*GOAL OF THE EXERCISE*: Write the listing below out again word for word, without a single picture.

*SOURCE DATA*:
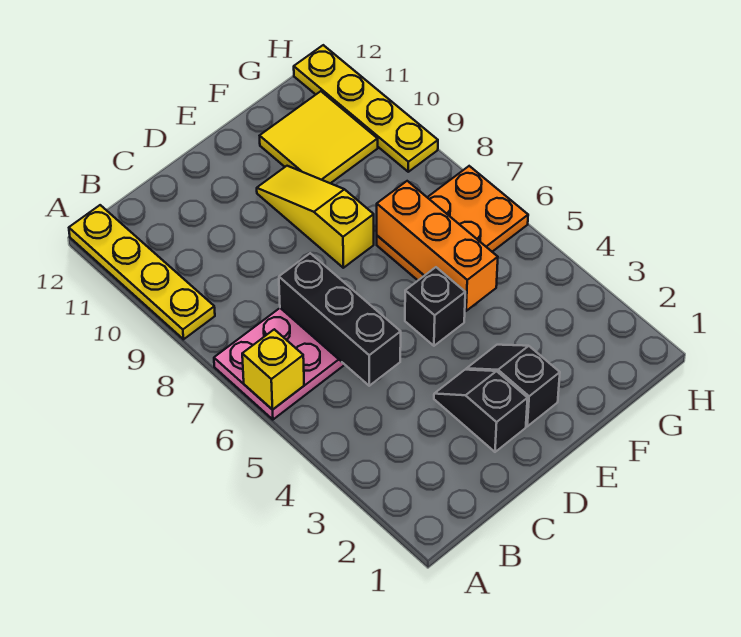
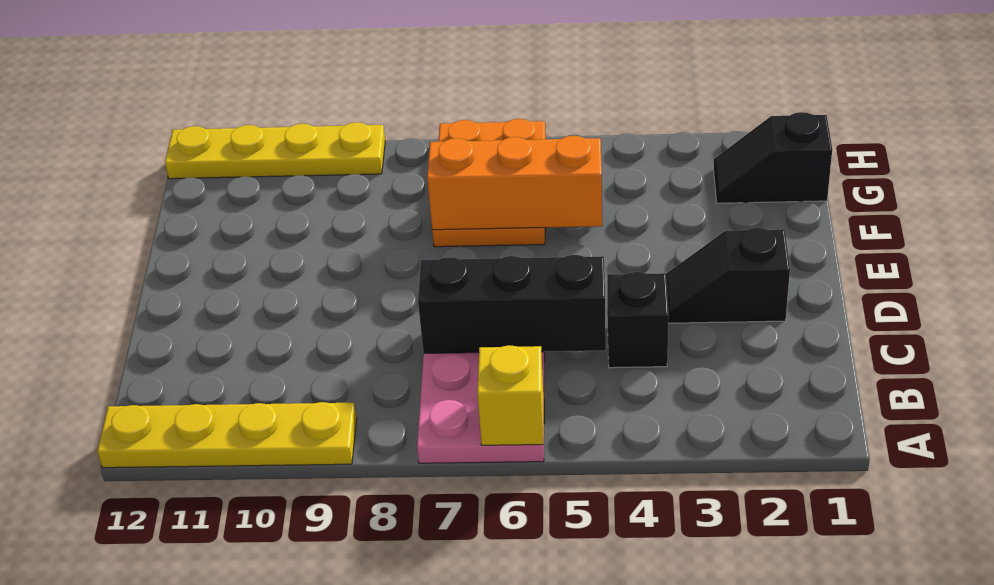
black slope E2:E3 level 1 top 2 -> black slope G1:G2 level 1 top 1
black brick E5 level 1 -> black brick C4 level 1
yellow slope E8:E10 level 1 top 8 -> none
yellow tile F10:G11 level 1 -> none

*RESPONSE TO THE EXERCISE*:
black slope E2:E3 level 1 top 2 -> black slope G1:G2 level 1 top 1
black brick E5 level 1 -> black brick C4 level 1
yellow slope E8:E10 level 1 top 8 -> none
yellow tile F10:G11 level 1 -> none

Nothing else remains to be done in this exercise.